*What is being asked:* Begin with the line containing "(364, 324) = (448, 241): grey" and copy every line after it to the end of the entries, exactly, leaving out the lines before it.

──────────

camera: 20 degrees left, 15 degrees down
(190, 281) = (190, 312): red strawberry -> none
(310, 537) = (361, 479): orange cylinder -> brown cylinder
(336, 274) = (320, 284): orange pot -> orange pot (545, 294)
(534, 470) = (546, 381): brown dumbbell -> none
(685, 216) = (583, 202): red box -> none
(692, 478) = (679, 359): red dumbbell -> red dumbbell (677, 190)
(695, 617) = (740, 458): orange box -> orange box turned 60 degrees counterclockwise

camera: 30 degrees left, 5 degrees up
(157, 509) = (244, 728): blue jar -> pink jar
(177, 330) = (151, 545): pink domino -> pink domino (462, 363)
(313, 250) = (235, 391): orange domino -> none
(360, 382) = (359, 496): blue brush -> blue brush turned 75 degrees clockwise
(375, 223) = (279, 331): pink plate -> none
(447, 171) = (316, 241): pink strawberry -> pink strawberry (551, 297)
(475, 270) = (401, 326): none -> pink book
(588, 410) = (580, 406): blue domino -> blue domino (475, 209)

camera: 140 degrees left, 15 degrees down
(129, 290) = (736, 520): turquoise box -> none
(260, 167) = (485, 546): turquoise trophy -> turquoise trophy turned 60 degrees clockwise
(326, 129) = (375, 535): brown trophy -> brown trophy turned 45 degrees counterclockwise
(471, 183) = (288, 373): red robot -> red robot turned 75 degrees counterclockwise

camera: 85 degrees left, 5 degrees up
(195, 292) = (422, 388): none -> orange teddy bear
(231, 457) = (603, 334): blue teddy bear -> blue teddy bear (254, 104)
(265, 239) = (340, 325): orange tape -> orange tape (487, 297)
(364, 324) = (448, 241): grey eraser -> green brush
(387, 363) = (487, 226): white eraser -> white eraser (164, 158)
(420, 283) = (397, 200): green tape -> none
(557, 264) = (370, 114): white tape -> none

──────────

*Response below:*
(364, 324) = (448, 241): grey eraser -> green brush
(387, 363) = (487, 226): white eraser -> white eraser (164, 158)
(420, 283) = (397, 200): green tape -> none
(557, 264) = (370, 114): white tape -> none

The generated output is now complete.